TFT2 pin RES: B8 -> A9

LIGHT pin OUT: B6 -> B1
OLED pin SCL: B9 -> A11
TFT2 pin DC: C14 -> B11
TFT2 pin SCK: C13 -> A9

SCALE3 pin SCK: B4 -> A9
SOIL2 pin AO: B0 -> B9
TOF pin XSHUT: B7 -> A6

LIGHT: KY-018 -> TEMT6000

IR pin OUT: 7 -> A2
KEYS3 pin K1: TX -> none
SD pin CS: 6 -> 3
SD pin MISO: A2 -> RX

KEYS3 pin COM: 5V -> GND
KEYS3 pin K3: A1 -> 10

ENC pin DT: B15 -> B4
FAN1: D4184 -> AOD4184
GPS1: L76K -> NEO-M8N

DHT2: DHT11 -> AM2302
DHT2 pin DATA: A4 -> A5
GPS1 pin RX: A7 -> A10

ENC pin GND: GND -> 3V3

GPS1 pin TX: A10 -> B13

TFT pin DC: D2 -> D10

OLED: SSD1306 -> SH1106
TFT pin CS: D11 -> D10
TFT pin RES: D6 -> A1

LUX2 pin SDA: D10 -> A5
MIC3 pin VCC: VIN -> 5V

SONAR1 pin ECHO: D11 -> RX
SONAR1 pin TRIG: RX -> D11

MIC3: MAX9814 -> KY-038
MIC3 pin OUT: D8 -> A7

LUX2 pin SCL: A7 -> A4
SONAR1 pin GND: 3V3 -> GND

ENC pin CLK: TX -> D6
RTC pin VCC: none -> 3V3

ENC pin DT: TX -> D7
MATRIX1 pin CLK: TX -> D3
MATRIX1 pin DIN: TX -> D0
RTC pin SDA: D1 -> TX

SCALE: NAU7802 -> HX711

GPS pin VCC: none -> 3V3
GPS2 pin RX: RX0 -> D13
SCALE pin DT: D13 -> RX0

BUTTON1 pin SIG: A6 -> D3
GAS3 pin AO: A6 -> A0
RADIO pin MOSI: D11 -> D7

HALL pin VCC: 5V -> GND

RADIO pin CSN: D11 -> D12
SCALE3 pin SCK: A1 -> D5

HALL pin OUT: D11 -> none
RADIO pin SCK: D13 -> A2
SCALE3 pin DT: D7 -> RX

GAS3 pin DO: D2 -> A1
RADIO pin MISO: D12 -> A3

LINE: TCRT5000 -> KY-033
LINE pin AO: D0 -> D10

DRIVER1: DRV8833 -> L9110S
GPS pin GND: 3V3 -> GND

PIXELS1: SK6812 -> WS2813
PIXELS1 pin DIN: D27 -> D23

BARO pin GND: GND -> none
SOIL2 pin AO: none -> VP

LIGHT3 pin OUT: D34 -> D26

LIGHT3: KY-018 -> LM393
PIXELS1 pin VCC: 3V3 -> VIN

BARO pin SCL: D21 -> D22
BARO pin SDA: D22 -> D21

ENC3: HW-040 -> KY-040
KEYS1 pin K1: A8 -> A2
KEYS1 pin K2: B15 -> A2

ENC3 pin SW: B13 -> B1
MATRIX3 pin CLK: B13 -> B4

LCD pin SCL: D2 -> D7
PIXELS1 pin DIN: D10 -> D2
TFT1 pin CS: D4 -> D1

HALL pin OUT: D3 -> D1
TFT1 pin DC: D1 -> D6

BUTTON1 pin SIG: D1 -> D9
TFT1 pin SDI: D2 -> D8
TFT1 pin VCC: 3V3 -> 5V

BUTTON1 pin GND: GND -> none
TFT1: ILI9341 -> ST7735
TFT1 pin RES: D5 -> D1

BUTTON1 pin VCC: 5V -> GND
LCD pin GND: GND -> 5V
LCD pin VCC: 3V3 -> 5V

════════════════

TASK DETAILS :: Figure out how many lines of the data hold "RADIO", and answer with the number only.

OUTPUT FOR THIS EXERCISE :: 4